TASK GOAL => Where in the records does the word "none" occur? Copy each line in which it does.

Start of MATERIAL FOR THE TASK

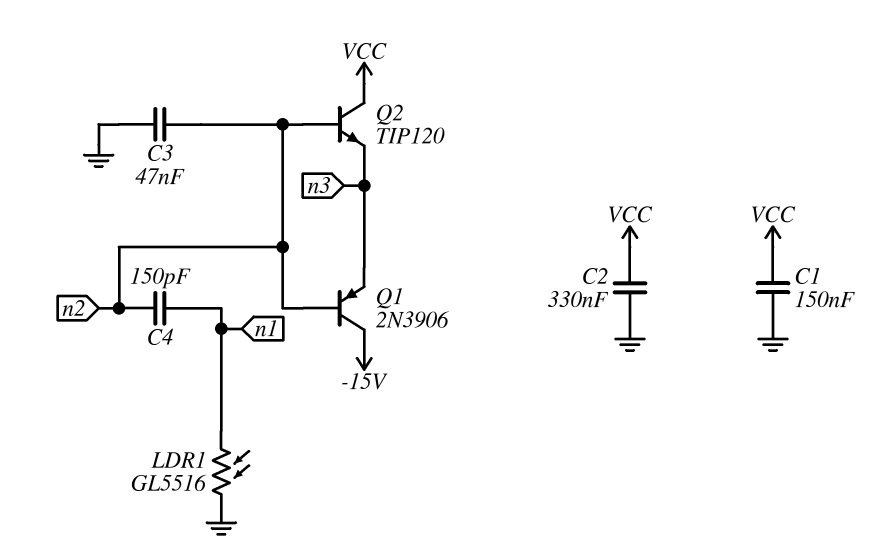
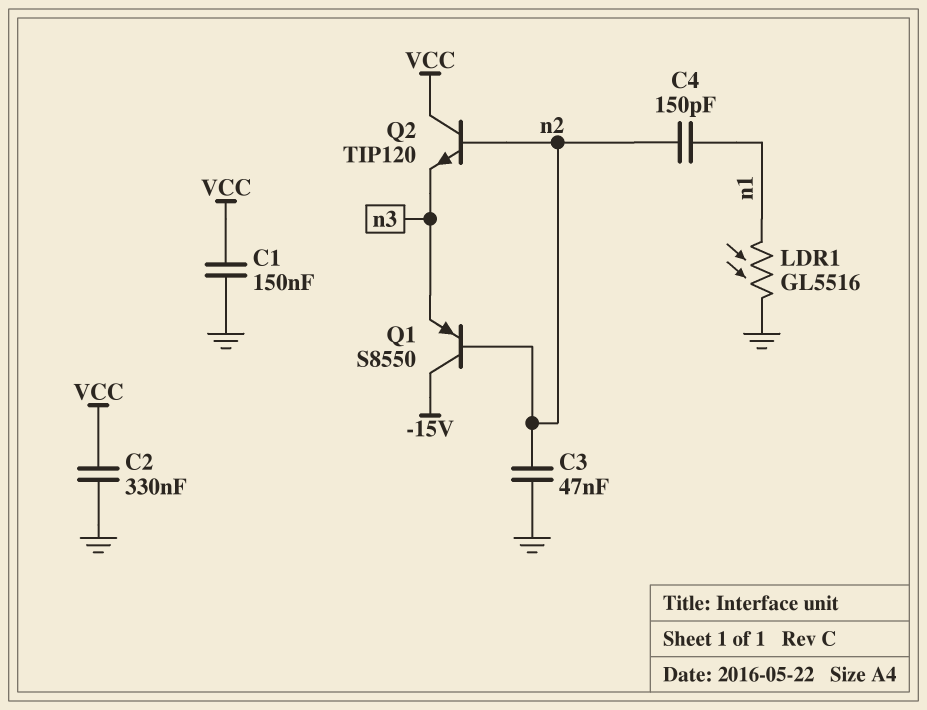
Q1: PNP 2N3906 (B n2, C -15V, E n3) -> PNP S8550 (B n2, C -15V, E n3)

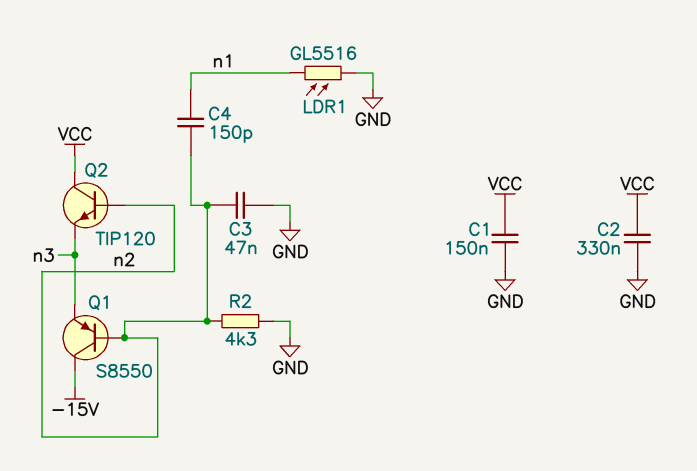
R2: none -> 4.3k (GND, n2)

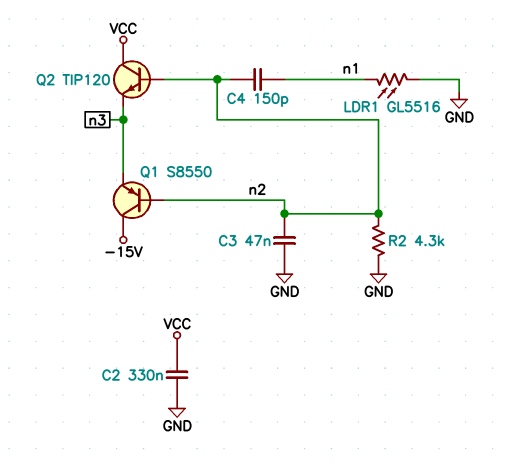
C1: 150nF (GND, VCC) -> none

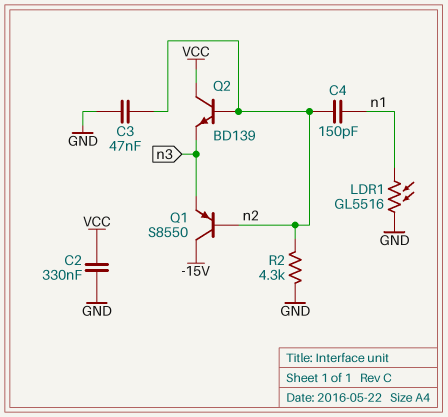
Q2: NPN TIP120 (B n2, C VCC, E n3) -> NPN BD139 (B n2, C VCC, E n3)

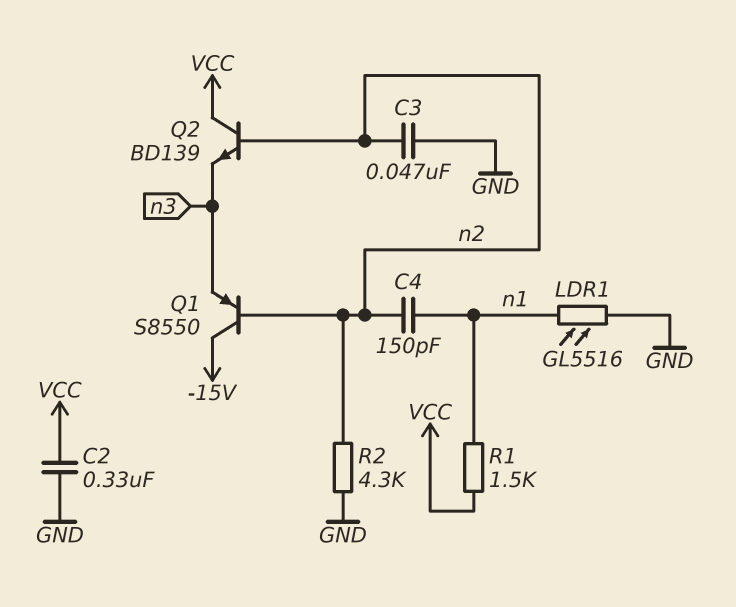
R1: none -> 1.5k (VCC, n1)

End of MATERIAL FOR THE TASK

RESULT OF THIS TASK =>
R2: none -> 4.3k (GND, n2)
C1: 150nF (GND, VCC) -> none
R1: none -> 1.5k (VCC, n1)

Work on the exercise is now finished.